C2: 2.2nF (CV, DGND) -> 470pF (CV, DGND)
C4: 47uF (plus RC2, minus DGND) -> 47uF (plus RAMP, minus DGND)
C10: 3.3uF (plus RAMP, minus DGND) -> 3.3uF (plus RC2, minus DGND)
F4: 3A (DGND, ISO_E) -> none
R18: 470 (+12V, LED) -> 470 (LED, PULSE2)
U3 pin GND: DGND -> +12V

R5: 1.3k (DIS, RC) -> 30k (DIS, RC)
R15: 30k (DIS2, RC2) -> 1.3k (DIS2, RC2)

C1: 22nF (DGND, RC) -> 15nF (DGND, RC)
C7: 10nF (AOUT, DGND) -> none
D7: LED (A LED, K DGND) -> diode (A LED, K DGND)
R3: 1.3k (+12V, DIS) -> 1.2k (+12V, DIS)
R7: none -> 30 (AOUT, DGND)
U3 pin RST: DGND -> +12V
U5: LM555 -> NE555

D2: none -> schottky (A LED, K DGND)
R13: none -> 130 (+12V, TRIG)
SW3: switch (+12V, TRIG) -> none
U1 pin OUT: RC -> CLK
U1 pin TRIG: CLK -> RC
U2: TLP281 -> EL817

==

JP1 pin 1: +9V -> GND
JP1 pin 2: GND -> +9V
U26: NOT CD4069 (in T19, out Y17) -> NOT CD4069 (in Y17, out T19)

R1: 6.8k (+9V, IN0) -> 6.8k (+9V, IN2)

--

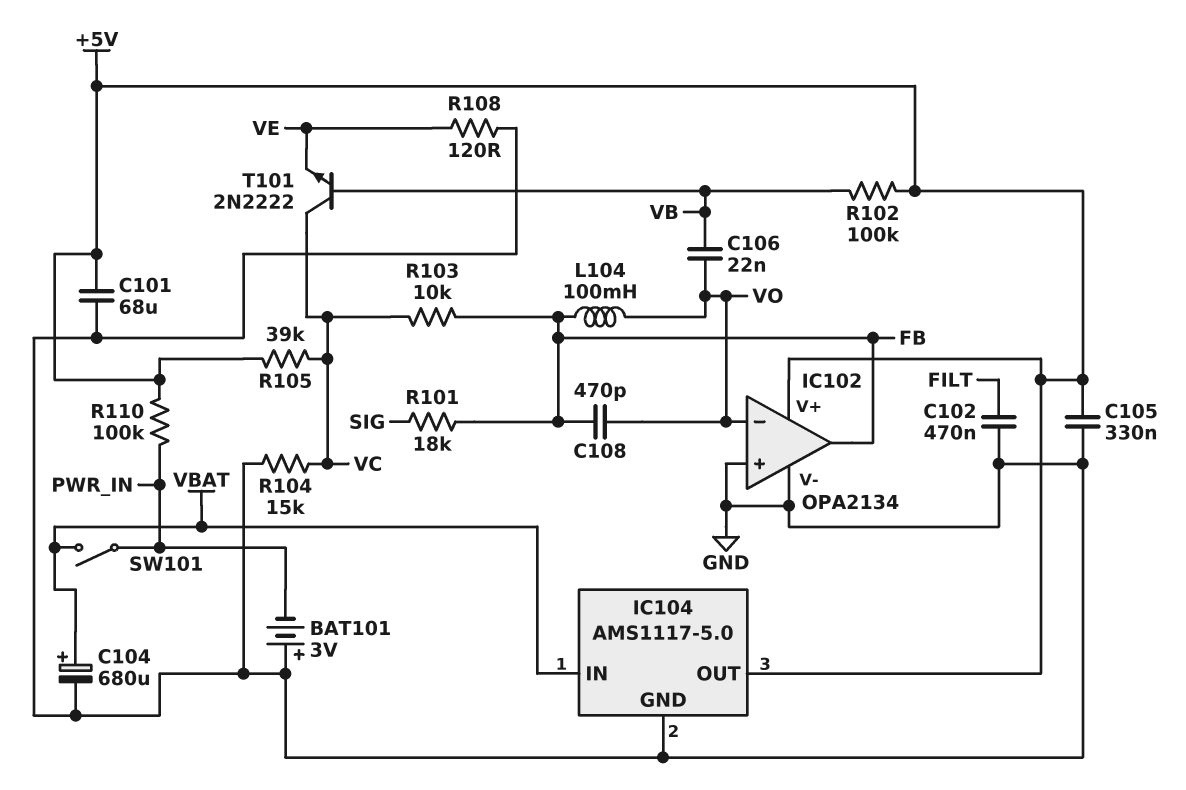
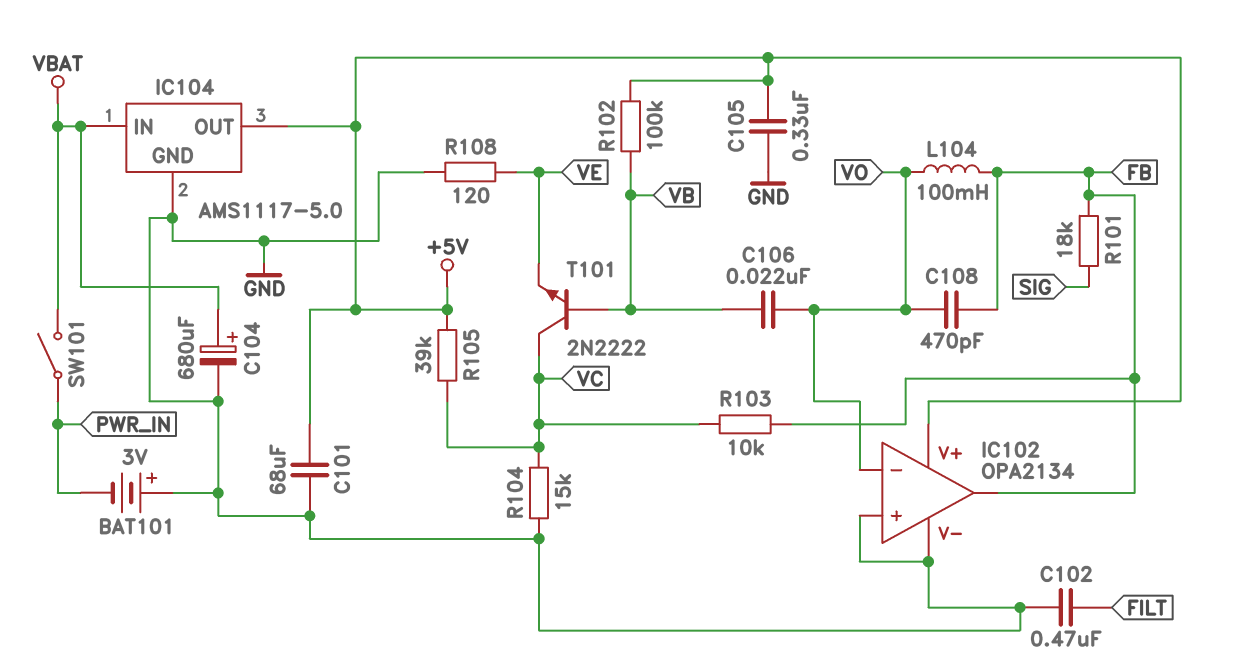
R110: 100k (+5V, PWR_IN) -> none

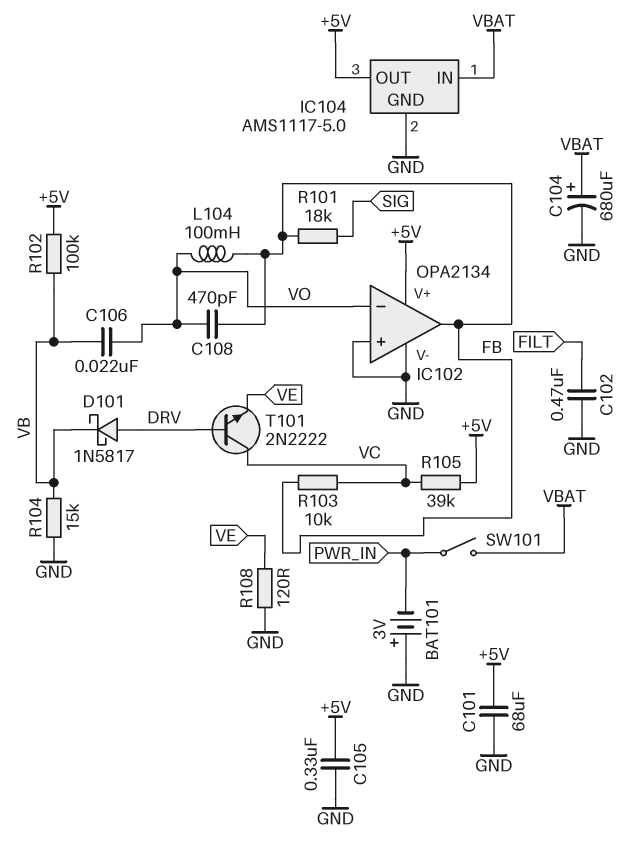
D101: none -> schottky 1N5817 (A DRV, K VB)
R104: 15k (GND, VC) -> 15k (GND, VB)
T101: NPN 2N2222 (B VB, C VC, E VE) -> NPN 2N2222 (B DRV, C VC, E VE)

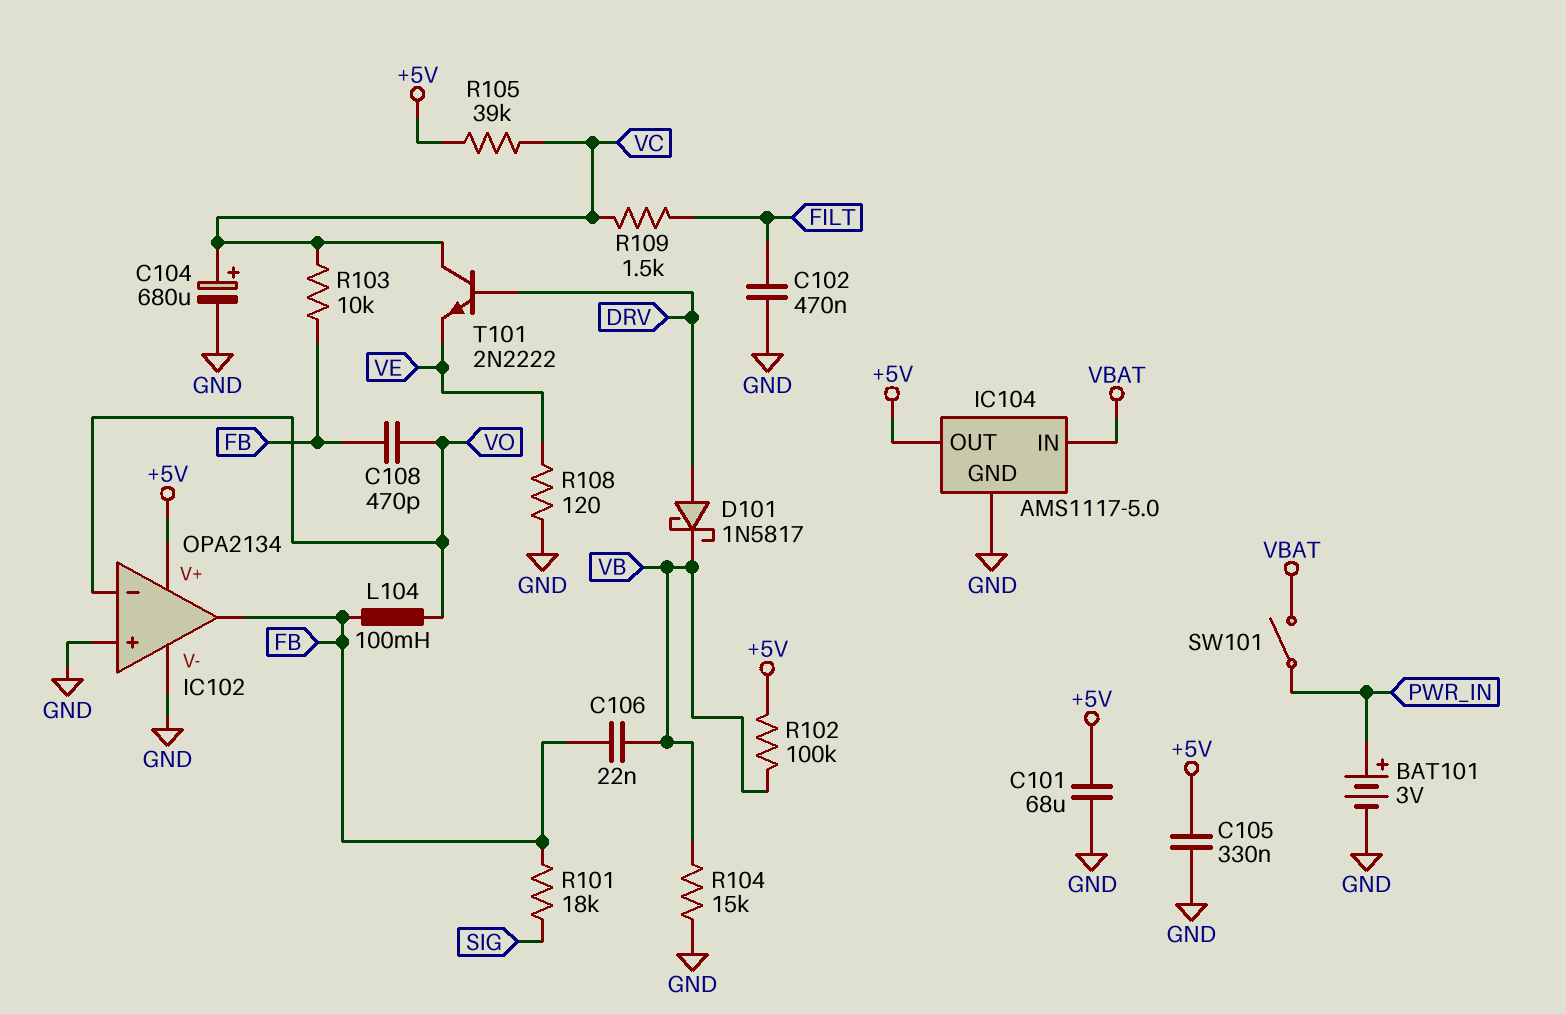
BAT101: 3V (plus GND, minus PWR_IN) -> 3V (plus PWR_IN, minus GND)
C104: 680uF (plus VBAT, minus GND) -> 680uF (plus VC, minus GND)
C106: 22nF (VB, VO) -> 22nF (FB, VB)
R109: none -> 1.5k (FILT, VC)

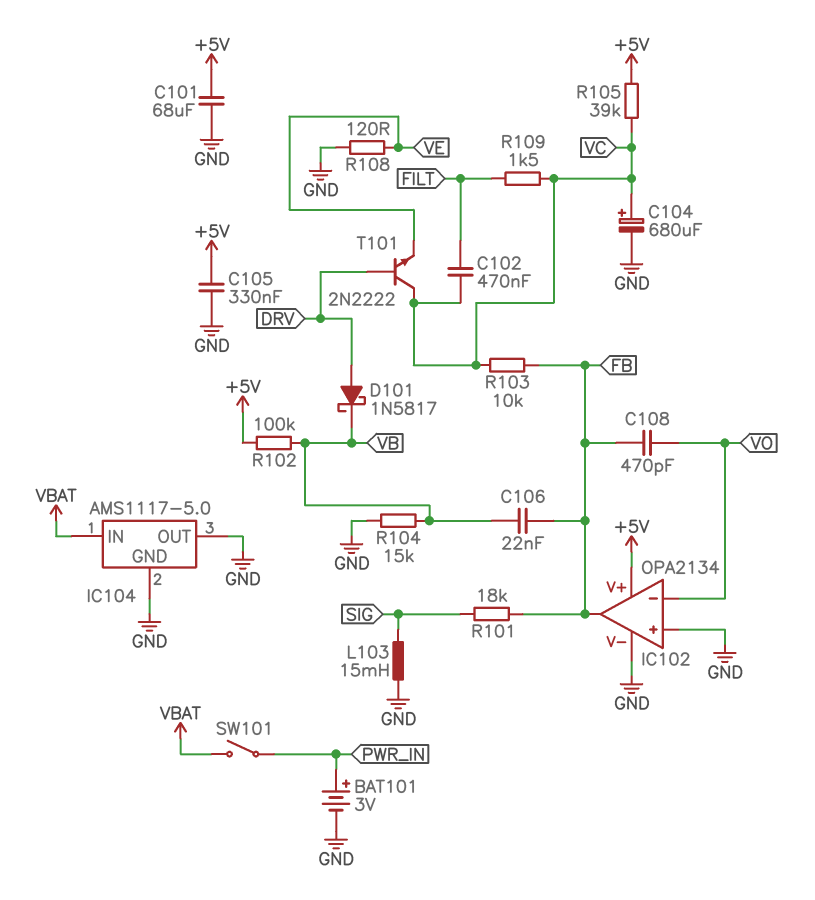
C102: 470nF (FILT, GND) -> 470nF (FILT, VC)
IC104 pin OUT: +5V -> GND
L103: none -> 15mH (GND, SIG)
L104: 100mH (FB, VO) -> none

• Required work: Everything from the line with "C2: 2.2nF (CV, DGND) -> 470pF (CV, DGND)" through the line with "U1 pin OUT: RC -> CLK" in the listing above must be retyped exactly, with nothing added.

• Solution for this task:
C2: 2.2nF (CV, DGND) -> 470pF (CV, DGND)
C4: 47uF (plus RC2, minus DGND) -> 47uF (plus RAMP, minus DGND)
C10: 3.3uF (plus RAMP, minus DGND) -> 3.3uF (plus RC2, minus DGND)
F4: 3A (DGND, ISO_E) -> none
R18: 470 (+12V, LED) -> 470 (LED, PULSE2)
U3 pin GND: DGND -> +12V

R5: 1.3k (DIS, RC) -> 30k (DIS, RC)
R15: 30k (DIS2, RC2) -> 1.3k (DIS2, RC2)

C1: 22nF (DGND, RC) -> 15nF (DGND, RC)
C7: 10nF (AOUT, DGND) -> none
D7: LED (A LED, K DGND) -> diode (A LED, K DGND)
R3: 1.3k (+12V, DIS) -> 1.2k (+12V, DIS)
R7: none -> 30 (AOUT, DGND)
U3 pin RST: DGND -> +12V
U5: LM555 -> NE555

D2: none -> schottky (A LED, K DGND)
R13: none -> 130 (+12V, TRIG)
SW3: switch (+12V, TRIG) -> none
U1 pin OUT: RC -> CLK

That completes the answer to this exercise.